Object quantity data:
[Start of Attachment]

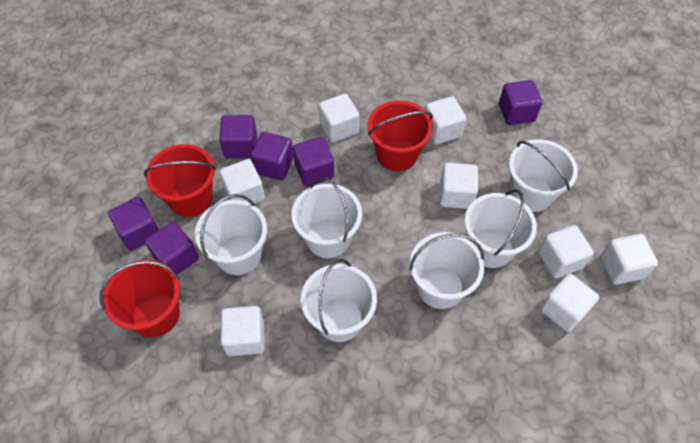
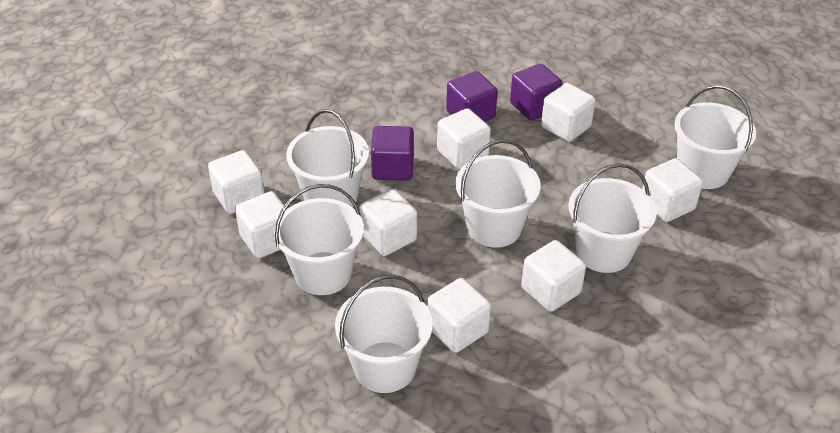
purple cube: 6 -> 3
red bucket: 3 -> 0

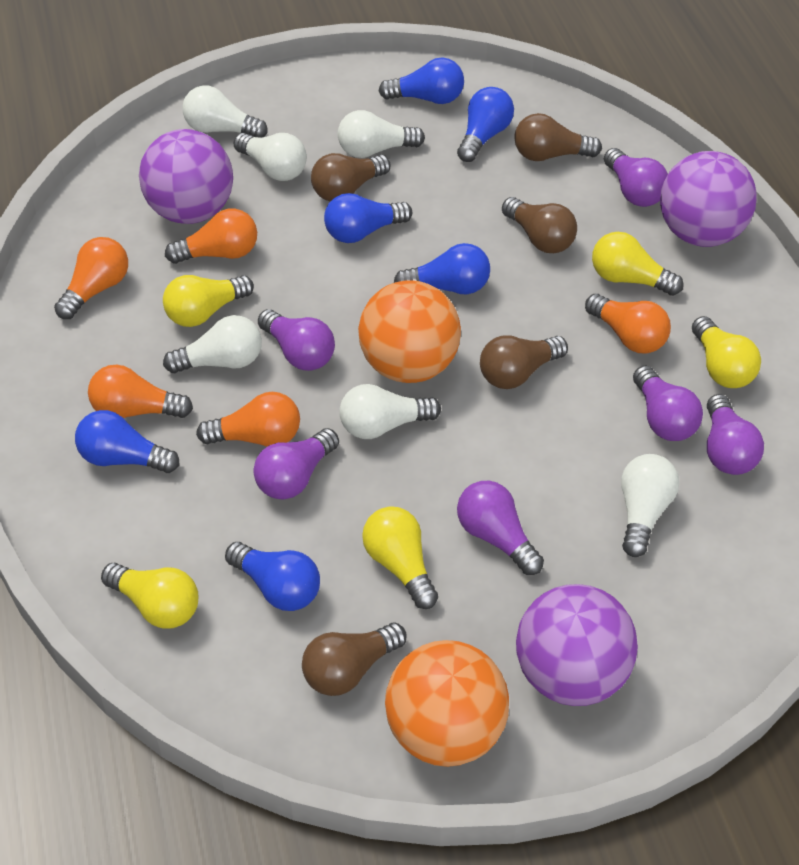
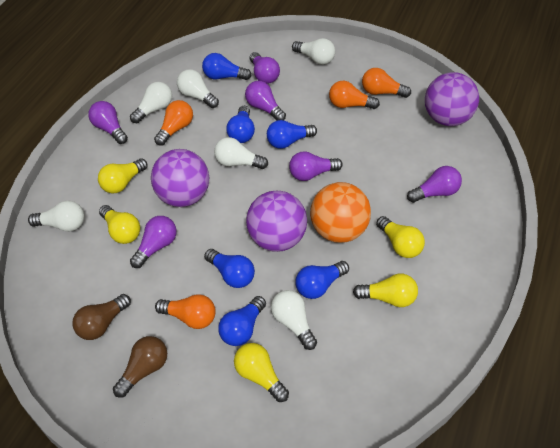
brown light bulb: 5 -> 2
orange ball: 2 -> 1
orange light bulb: 5 -> 4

[End of Attachment]

▶ What the task requires:
Pull from the data each line where the string "light" turns up.

▶ Output:
brown light bulb: 5 -> 2
orange light bulb: 5 -> 4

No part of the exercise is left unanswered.